## WHAT THE EXERCISE ASKS
Please report every line of the listing below that has the word "moved" in it.

*** Opening GIVEN RECORDS ***

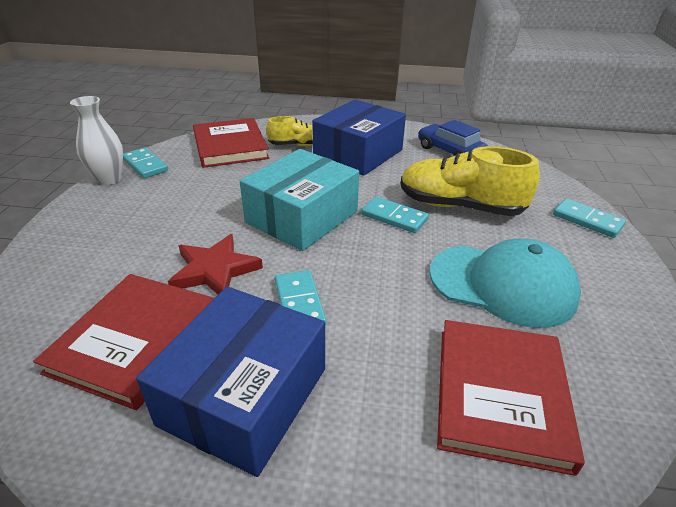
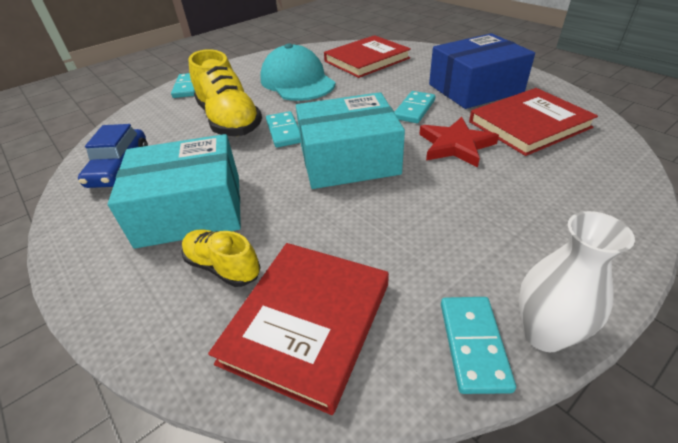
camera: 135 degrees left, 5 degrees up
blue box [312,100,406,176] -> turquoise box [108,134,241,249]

*** Closing GIVEN RECORDS ***
*** Opening GIVEN RECORDS ***

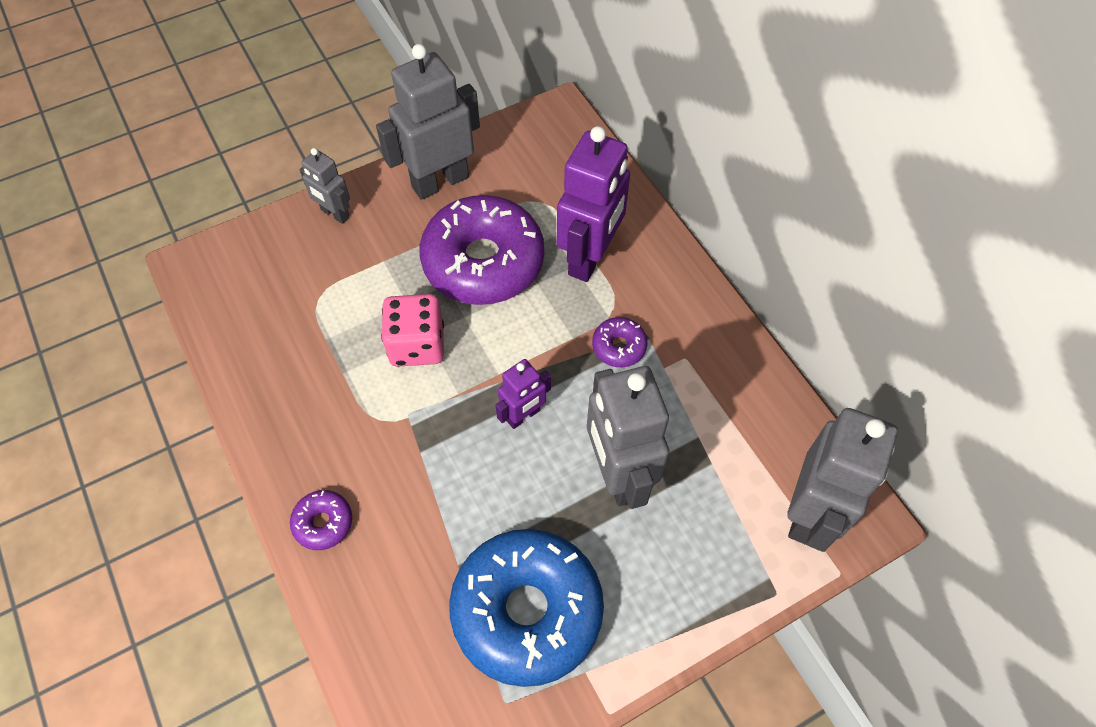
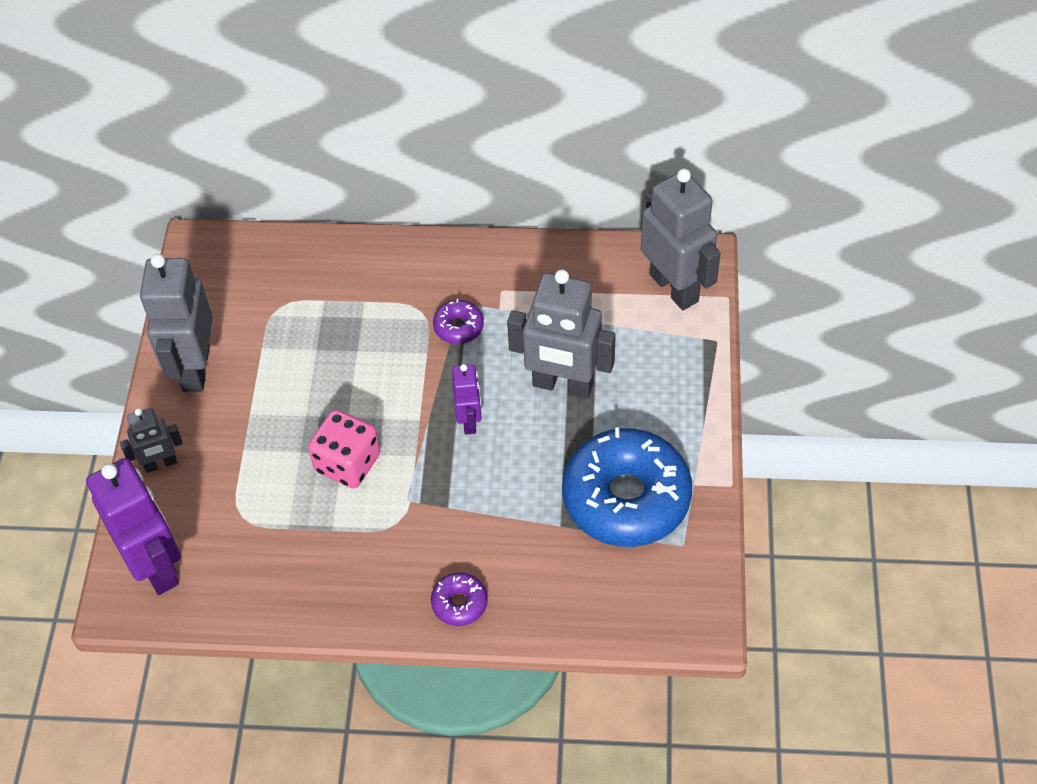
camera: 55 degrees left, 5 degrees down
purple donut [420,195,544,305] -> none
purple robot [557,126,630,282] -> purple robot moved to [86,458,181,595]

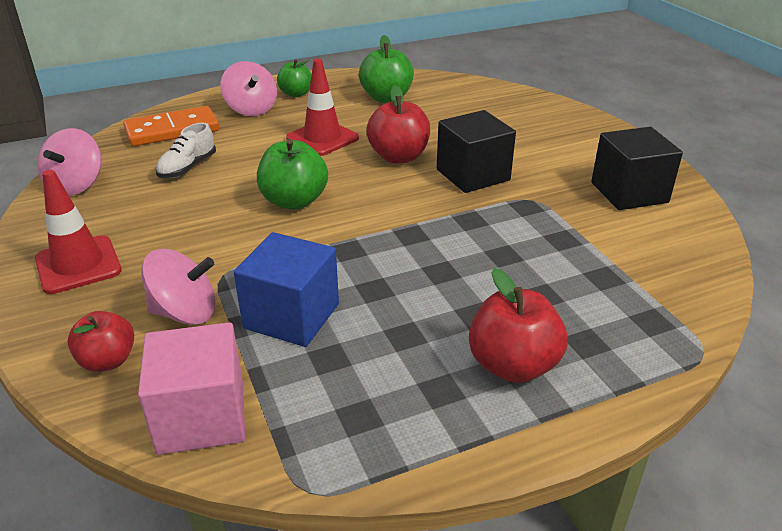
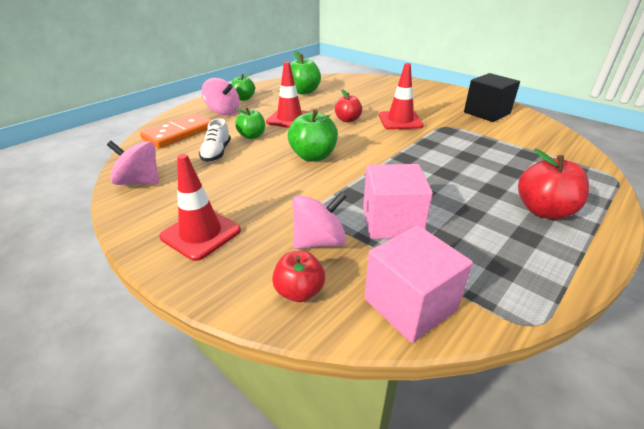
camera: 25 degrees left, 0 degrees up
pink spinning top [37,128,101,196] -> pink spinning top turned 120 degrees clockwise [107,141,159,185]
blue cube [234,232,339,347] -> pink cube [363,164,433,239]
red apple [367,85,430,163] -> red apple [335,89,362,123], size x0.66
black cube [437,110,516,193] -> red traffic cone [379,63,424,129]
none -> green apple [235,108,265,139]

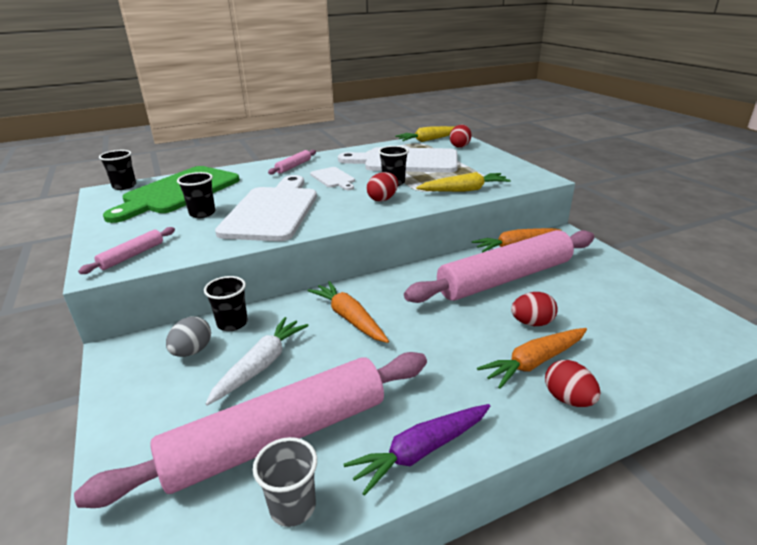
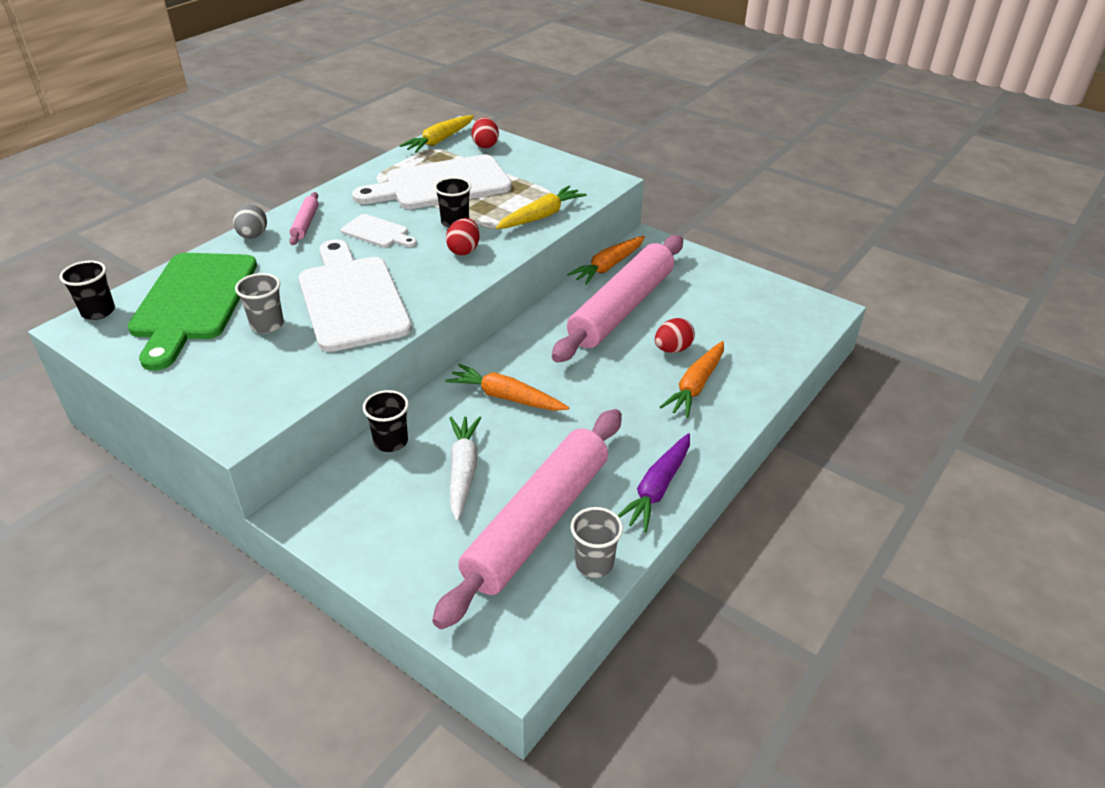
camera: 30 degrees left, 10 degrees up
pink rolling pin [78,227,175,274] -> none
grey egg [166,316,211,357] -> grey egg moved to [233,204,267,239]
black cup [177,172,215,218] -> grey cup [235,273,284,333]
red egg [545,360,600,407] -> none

*** Closing GIVEN RECORDS ***

## RESULT FOR THIS EXERCISE
purple robot [557,126,630,282] -> purple robot moved to [86,458,181,595]
grey egg [166,316,211,357] -> grey egg moved to [233,204,267,239]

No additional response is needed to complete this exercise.